*Brief:*
Using the data below, copy out all lines with the word "image".

*Exercise materials:*
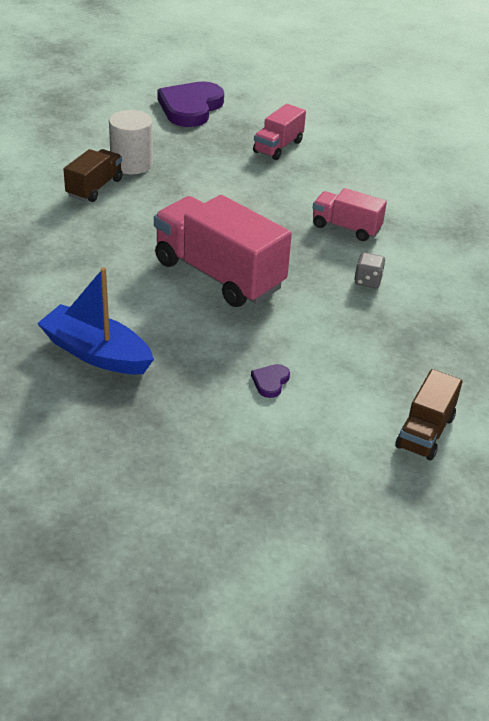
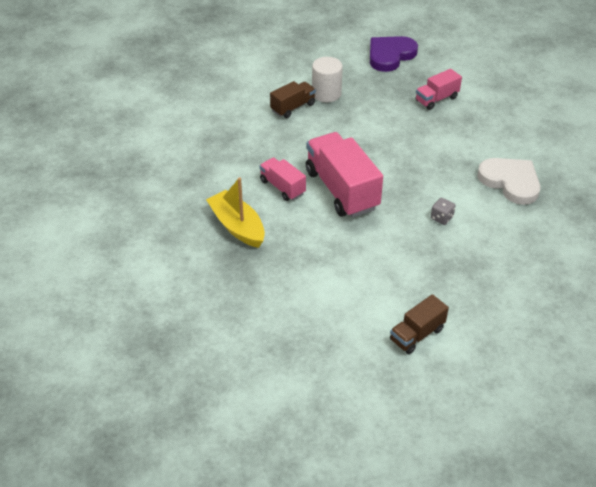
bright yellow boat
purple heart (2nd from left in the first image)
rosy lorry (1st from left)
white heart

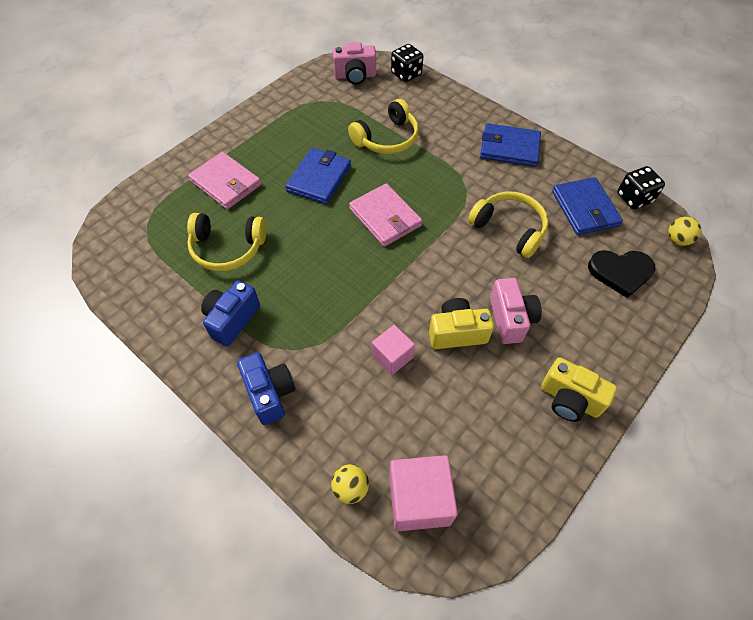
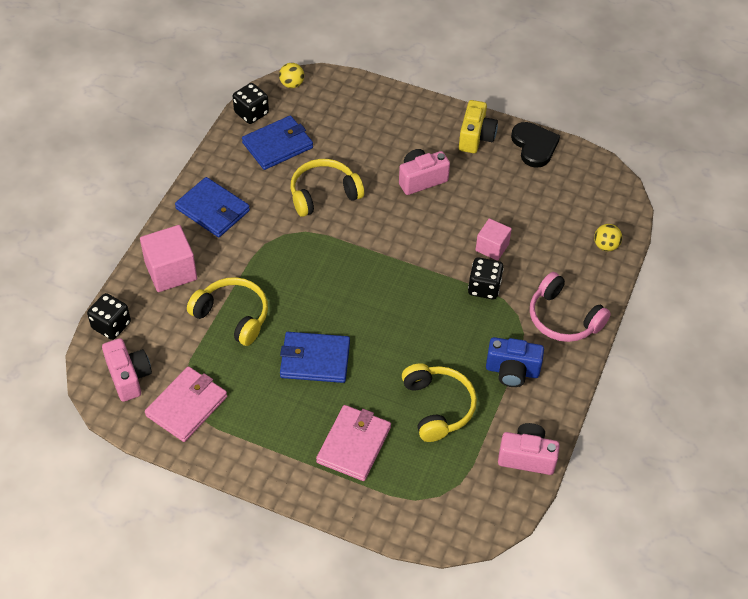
rosy over-ear headphones
rosy billfold (1st from left)
rosy block (1st from left)
bright yellow photo camera (1st from left in the first image)
bright yellow over-ear headphones (2nd from left)
blue billfold (1st from left)
jet-black heart
jet-black dice (3rd from left)
rosy photo camera (3rd from left)

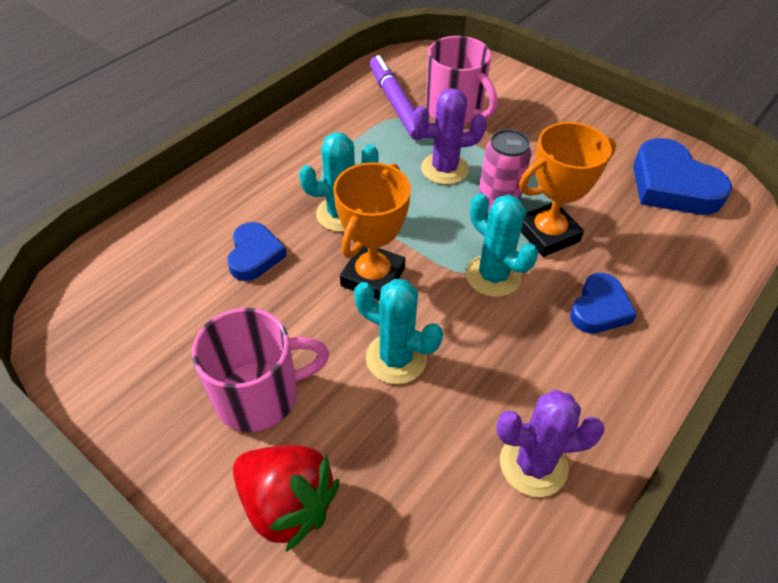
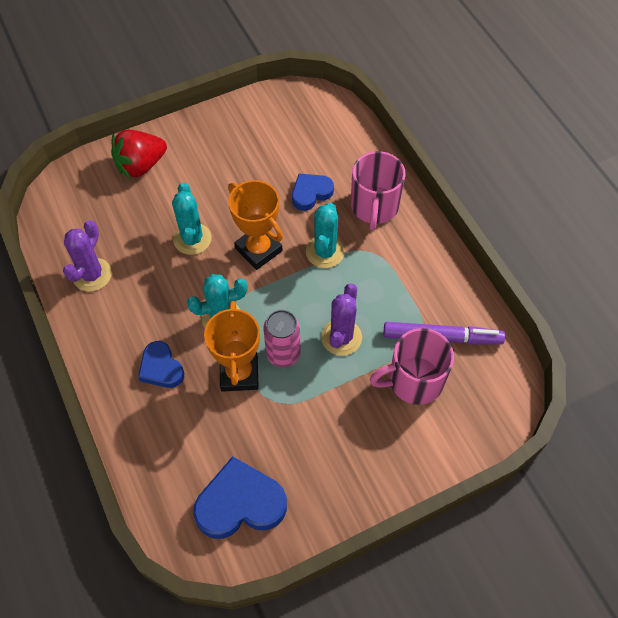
rosy mug (1st from left)
blue heart (3rd from left)
teal cactus (1st from left)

*Answer section:*
purple heart (2nd from left in the first image)
bright yellow photo camera (1st from left in the first image)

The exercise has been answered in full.